• [Exercise prompt] Lines holding the word "cross": how many does the material below have? Answer with nothing but the number.

• [Listed entries]
+++++
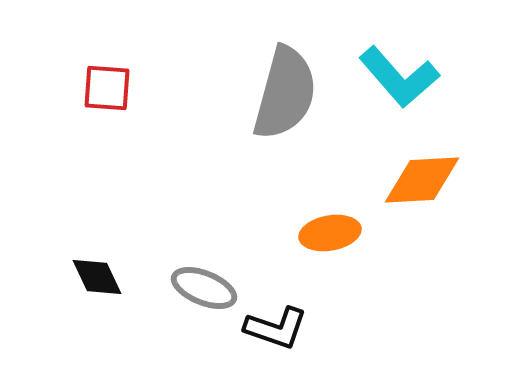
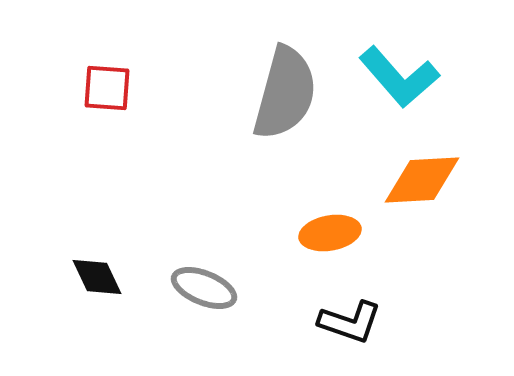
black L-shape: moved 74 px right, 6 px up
+++++
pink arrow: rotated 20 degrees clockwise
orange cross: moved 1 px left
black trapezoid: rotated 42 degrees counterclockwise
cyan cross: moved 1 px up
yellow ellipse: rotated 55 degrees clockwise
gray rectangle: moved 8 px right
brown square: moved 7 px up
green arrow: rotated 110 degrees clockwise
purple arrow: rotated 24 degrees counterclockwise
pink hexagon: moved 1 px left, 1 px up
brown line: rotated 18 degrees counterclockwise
+++++
• [Task output] 2